» **TASK BRIEF**
In the following listing, find the lines containing "Recent" and report them.

————————

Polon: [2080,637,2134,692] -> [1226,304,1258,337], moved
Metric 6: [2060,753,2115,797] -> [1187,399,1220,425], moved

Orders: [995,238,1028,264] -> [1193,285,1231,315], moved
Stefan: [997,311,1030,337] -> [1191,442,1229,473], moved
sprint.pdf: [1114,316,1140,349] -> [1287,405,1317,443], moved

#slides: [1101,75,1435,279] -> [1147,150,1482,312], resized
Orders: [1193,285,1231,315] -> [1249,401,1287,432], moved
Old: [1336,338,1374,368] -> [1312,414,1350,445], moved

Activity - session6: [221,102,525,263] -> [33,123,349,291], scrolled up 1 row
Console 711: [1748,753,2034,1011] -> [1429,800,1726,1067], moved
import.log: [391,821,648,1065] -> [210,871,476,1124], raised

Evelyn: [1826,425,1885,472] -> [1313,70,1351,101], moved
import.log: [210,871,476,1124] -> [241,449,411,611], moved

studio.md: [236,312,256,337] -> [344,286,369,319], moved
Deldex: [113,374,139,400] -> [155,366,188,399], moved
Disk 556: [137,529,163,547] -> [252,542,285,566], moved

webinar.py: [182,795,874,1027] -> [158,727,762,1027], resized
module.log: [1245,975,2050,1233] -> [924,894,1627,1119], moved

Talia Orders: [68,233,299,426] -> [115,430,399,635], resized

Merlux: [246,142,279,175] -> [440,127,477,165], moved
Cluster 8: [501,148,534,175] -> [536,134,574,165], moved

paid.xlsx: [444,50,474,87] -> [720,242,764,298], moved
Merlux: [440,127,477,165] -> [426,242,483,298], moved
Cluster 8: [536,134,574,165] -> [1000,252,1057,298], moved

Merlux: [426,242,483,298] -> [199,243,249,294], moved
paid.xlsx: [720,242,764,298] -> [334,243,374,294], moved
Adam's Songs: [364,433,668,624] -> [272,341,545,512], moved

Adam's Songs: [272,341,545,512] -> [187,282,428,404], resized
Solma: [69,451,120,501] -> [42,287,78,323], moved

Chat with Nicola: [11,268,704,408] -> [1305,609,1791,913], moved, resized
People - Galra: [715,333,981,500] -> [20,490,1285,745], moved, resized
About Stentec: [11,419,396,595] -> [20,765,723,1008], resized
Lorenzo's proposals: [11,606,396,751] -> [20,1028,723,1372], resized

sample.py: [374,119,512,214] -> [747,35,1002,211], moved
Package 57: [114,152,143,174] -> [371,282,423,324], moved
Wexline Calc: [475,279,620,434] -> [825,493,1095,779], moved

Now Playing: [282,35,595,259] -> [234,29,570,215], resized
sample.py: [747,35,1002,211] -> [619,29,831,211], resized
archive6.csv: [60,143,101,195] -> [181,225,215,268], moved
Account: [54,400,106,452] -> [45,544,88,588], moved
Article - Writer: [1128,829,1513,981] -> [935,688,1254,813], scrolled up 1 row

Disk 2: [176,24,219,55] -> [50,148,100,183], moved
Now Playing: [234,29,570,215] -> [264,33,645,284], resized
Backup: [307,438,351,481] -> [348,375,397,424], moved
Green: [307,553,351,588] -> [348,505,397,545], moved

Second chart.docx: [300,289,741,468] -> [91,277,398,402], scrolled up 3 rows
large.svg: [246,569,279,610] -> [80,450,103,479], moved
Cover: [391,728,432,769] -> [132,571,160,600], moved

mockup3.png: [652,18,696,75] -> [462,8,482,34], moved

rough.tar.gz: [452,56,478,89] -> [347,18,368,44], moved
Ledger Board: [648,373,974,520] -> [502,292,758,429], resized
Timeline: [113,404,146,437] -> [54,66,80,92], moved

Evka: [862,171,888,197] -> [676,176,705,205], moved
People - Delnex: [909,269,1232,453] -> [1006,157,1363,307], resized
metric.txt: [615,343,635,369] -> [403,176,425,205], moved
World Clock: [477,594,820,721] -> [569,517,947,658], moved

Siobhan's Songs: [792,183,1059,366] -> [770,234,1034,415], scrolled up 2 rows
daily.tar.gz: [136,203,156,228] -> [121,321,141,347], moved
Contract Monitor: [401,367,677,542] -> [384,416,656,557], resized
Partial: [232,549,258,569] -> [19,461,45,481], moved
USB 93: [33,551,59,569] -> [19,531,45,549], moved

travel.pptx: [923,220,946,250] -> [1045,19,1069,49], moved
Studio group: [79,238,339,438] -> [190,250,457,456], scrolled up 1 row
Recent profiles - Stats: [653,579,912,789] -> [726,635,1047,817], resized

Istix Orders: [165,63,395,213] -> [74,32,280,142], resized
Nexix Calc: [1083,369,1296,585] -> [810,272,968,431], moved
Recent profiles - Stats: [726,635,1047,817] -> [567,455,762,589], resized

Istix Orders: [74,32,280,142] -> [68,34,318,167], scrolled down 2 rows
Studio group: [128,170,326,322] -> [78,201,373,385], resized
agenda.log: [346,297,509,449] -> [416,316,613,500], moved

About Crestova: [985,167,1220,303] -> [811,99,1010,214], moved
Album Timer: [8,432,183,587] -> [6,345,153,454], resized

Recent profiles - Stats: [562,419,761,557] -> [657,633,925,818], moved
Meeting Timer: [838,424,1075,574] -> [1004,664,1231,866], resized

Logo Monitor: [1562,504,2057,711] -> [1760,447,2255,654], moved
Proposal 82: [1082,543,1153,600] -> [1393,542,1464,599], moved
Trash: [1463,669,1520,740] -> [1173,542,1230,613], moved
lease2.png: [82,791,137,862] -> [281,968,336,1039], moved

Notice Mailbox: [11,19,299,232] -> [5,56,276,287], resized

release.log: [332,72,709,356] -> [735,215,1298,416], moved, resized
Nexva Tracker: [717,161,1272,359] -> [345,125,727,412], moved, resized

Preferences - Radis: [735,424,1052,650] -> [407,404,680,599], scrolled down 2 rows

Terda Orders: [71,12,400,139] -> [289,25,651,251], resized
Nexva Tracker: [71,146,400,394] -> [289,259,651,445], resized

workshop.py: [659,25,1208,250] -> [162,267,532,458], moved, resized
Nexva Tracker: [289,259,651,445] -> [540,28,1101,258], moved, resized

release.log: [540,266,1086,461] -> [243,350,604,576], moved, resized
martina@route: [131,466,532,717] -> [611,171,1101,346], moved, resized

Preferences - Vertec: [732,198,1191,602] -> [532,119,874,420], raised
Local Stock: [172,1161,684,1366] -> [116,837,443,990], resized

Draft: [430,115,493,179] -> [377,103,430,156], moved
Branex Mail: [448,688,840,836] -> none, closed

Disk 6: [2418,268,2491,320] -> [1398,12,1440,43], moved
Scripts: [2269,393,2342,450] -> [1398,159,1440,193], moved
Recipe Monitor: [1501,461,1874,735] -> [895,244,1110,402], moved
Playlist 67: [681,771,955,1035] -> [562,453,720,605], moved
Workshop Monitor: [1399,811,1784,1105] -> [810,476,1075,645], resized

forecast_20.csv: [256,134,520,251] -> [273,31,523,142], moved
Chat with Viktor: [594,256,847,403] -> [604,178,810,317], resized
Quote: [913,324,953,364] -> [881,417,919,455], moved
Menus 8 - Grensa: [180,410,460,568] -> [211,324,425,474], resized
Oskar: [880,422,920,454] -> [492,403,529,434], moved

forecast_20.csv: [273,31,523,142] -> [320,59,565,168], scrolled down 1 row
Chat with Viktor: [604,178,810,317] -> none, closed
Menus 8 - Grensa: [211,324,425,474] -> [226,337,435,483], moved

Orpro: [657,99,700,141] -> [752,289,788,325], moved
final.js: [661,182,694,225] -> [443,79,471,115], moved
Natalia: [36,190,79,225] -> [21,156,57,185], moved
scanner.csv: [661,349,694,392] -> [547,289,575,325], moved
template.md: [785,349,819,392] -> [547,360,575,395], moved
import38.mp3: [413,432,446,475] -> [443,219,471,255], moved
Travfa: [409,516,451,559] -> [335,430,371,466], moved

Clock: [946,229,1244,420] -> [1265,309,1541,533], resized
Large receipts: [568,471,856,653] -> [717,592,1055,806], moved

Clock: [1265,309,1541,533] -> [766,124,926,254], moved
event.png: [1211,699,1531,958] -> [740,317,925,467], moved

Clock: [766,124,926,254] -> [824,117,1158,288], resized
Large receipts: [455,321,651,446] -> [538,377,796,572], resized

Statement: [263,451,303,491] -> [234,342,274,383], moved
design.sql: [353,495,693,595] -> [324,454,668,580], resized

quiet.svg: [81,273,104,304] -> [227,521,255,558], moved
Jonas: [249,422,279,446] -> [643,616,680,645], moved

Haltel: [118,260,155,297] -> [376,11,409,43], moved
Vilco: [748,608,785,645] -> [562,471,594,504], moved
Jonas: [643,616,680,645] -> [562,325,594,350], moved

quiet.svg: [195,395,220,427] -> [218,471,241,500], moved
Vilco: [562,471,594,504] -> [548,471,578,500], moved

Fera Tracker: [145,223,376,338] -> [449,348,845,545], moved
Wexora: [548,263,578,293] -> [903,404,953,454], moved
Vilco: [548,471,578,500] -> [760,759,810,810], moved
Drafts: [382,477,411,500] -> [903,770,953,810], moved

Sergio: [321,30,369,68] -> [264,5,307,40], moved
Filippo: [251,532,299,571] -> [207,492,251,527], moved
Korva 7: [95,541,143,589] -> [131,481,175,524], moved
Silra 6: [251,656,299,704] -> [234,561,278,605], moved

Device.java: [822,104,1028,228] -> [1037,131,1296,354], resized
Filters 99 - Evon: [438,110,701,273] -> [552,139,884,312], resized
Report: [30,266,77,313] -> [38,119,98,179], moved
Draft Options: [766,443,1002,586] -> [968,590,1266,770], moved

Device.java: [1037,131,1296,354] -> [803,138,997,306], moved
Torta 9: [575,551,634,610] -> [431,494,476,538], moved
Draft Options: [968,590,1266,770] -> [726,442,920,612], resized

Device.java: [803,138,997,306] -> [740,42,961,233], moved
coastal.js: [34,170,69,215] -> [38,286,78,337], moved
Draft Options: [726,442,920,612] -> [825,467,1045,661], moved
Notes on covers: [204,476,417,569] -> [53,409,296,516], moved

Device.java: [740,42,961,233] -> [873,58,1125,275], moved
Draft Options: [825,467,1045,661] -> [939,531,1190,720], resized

————————

» **ANSWER**
Recent profiles - Stats: [653,579,912,789] -> [726,635,1047,817], resized
Recent profiles - Stats: [726,635,1047,817] -> [567,455,762,589], resized
Recent profiles - Stats: [562,419,761,557] -> [657,633,925,818], moved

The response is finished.